_EXERCISE AIM_
Copy the lines from the one containing "Do you think transparent" through the one containing "Yes, transparent glass", inclusive, keeping every word and mark unchanged.

_SUPPLIED DATA_

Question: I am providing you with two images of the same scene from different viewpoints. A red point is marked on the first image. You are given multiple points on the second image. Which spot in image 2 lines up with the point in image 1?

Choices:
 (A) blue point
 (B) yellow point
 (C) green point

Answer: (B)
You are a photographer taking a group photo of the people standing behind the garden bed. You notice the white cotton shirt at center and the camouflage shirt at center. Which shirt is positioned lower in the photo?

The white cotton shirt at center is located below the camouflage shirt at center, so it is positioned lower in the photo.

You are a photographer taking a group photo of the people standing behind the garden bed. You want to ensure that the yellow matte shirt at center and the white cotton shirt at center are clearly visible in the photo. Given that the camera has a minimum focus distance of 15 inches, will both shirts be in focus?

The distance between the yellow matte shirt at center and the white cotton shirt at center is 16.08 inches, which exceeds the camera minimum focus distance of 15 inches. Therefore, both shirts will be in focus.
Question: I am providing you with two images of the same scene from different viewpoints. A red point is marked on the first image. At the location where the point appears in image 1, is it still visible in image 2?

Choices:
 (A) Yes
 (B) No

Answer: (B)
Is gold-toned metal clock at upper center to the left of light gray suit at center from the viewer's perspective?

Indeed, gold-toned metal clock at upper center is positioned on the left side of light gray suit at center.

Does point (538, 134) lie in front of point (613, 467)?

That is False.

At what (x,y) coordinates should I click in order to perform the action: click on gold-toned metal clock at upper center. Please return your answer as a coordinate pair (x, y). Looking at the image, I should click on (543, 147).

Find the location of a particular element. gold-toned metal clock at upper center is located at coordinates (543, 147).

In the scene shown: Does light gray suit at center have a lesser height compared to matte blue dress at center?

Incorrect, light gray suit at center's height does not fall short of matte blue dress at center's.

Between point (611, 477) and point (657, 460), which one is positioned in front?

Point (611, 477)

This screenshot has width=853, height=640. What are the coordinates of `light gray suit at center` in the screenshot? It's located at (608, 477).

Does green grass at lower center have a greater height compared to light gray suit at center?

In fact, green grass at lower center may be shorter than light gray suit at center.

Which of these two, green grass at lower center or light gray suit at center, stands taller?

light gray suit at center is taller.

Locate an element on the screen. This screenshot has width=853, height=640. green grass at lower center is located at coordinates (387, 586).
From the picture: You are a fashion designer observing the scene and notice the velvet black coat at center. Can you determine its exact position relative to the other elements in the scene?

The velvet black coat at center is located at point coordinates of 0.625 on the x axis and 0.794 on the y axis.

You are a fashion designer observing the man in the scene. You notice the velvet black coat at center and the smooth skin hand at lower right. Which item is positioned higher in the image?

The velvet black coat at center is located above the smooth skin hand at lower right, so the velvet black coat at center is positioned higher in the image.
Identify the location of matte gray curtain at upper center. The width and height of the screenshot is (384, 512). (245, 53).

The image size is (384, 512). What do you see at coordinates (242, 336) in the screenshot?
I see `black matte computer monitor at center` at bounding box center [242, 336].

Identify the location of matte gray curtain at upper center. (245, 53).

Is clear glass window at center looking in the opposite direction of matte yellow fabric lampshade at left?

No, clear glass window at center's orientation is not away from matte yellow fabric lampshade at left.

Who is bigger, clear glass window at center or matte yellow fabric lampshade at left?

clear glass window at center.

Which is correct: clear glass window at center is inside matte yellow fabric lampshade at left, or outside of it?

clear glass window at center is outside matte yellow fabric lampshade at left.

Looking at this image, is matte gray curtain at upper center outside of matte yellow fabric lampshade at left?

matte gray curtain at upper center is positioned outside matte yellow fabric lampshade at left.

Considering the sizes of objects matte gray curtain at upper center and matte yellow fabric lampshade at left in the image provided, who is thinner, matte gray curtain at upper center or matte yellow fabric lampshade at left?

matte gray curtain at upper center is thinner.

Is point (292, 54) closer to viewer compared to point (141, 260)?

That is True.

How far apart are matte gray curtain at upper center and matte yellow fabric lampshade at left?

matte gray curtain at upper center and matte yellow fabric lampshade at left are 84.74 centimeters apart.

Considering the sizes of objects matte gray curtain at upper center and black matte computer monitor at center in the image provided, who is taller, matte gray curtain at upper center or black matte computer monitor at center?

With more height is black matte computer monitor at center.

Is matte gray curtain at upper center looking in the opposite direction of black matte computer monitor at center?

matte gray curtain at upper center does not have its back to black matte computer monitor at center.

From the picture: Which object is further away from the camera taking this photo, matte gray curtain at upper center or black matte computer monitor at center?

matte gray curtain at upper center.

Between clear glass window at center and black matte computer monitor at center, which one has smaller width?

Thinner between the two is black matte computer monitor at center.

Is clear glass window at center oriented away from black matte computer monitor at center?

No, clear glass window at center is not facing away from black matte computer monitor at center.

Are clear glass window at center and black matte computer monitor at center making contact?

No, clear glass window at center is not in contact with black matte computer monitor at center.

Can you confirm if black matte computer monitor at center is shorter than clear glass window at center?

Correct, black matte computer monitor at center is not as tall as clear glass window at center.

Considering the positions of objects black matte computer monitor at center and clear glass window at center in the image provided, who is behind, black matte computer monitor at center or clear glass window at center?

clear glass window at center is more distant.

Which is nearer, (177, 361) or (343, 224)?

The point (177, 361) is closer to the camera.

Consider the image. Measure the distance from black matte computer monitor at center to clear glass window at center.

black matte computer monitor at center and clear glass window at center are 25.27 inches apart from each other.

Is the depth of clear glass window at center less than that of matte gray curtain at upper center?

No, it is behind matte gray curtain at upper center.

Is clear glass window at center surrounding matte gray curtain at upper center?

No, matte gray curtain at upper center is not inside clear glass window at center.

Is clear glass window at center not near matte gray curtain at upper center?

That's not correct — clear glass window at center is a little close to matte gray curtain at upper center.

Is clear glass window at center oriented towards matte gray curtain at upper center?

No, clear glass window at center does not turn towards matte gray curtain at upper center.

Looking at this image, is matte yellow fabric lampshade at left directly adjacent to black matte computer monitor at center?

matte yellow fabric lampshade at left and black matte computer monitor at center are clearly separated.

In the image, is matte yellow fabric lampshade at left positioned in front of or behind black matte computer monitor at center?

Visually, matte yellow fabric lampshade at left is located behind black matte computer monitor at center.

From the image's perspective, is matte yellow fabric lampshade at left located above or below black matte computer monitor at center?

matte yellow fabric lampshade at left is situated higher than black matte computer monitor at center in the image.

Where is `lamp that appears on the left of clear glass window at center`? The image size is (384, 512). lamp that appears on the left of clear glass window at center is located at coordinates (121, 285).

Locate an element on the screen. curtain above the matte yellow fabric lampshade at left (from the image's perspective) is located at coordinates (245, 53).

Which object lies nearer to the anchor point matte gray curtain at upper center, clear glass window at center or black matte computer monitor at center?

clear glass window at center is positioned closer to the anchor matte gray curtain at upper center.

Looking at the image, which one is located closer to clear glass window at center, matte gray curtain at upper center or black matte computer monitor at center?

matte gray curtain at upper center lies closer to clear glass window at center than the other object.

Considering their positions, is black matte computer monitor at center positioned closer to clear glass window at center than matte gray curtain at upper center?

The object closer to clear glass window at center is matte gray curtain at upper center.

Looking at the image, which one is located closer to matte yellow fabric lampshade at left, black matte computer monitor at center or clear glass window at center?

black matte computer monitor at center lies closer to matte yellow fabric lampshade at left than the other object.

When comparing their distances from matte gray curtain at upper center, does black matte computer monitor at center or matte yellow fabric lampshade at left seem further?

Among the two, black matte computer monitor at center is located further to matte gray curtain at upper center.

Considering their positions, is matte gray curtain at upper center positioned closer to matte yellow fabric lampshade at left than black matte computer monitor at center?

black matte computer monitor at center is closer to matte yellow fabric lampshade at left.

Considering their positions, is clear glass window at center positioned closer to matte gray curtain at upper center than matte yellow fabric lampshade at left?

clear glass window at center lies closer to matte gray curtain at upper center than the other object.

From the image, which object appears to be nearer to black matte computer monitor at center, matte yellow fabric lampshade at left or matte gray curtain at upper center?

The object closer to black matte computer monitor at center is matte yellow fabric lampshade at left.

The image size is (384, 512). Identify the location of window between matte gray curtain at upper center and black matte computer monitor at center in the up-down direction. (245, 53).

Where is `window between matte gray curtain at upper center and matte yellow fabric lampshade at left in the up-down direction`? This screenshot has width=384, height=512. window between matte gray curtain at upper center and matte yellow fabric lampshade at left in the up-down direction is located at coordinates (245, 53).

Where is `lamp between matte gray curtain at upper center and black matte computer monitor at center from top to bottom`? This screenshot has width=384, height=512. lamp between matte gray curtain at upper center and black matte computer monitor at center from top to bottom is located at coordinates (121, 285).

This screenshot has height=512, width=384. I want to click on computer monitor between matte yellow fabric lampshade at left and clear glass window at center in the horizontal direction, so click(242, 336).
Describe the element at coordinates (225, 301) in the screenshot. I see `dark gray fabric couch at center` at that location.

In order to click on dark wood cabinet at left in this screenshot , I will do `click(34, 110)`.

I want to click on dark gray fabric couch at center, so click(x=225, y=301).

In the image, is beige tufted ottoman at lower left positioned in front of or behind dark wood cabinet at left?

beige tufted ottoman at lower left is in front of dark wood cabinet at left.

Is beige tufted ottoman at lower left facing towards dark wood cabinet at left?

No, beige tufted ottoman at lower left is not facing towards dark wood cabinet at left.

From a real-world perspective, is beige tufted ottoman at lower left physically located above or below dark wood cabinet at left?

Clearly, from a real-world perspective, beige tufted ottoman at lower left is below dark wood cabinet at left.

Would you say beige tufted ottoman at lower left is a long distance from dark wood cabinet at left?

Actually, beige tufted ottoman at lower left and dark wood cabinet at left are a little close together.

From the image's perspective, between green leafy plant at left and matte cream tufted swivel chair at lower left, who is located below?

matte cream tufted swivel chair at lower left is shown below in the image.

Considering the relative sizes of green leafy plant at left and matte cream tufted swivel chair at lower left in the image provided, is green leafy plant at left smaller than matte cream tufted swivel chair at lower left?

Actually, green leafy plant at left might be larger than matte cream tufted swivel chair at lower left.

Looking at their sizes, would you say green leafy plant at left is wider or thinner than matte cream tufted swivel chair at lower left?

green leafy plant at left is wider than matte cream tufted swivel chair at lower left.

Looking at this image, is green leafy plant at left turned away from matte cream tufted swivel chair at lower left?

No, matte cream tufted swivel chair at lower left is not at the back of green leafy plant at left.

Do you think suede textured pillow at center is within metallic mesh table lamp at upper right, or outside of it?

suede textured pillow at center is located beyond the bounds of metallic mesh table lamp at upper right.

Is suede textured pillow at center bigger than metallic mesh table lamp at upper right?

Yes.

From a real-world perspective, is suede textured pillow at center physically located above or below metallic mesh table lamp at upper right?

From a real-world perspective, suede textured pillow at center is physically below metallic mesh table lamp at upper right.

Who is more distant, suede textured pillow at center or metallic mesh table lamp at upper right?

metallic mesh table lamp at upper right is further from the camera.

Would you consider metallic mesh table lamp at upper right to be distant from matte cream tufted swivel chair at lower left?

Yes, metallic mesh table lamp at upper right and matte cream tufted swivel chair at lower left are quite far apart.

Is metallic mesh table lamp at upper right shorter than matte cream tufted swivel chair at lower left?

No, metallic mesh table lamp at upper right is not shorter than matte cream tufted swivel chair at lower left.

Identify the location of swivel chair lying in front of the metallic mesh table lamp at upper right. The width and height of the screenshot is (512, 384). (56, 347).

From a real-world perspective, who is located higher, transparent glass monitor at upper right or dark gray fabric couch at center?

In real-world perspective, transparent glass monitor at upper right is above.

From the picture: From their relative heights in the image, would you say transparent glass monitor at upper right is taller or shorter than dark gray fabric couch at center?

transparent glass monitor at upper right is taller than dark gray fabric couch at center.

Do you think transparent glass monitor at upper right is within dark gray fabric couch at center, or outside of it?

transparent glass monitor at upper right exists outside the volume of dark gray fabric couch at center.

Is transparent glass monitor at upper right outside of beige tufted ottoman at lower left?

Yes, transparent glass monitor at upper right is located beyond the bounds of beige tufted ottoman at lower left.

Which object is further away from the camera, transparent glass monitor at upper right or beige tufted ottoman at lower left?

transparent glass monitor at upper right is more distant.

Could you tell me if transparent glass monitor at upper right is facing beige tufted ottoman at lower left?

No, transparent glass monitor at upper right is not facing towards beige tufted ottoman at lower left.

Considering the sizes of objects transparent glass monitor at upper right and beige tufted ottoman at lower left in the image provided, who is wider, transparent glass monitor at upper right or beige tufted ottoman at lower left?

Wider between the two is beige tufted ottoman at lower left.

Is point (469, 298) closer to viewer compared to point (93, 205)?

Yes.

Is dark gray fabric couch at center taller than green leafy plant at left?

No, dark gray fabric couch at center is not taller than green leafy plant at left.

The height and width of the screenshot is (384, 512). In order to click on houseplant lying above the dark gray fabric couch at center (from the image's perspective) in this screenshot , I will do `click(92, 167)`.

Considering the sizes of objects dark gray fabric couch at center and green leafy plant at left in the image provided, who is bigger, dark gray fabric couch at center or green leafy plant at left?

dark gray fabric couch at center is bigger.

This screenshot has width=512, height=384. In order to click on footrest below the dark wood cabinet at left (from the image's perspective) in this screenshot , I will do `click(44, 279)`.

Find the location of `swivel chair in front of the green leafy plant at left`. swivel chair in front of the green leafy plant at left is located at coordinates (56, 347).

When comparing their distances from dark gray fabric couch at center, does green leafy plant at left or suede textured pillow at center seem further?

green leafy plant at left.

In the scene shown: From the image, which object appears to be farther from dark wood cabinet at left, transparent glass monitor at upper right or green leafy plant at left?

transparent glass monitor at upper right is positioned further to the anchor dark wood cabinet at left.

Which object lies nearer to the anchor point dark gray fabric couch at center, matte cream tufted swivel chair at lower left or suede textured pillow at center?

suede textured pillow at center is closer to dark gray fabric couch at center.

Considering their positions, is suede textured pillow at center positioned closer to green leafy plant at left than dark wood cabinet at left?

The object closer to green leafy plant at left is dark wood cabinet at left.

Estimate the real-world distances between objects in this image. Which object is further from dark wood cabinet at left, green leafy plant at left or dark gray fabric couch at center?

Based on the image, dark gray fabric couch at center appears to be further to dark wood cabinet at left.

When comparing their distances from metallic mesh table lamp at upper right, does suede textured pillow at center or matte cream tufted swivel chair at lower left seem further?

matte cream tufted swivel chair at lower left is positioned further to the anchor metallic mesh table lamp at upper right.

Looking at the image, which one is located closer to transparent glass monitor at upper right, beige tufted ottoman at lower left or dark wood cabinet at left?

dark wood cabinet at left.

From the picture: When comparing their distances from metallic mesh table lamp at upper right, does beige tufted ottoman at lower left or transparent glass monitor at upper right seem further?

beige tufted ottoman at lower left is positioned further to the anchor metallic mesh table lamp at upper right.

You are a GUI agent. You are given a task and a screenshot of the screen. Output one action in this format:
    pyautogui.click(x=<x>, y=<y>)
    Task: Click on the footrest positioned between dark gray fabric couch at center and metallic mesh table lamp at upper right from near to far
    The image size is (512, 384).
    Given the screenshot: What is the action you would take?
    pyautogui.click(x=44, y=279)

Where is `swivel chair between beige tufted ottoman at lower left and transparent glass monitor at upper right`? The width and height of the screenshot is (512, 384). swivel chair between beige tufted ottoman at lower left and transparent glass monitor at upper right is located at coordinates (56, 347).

_THE RESULT_
Do you think transparent glass monitor at upper right is within dark gray fabric couch at center, or outside of it?

transparent glass monitor at upper right exists outside the volume of dark gray fabric couch at center.

Is transparent glass monitor at upper right outside of beige tufted ottoman at lower left?

Yes, transparent glass monitor at upper right is located beyond the bounds of beige tufted ottoman at lower left.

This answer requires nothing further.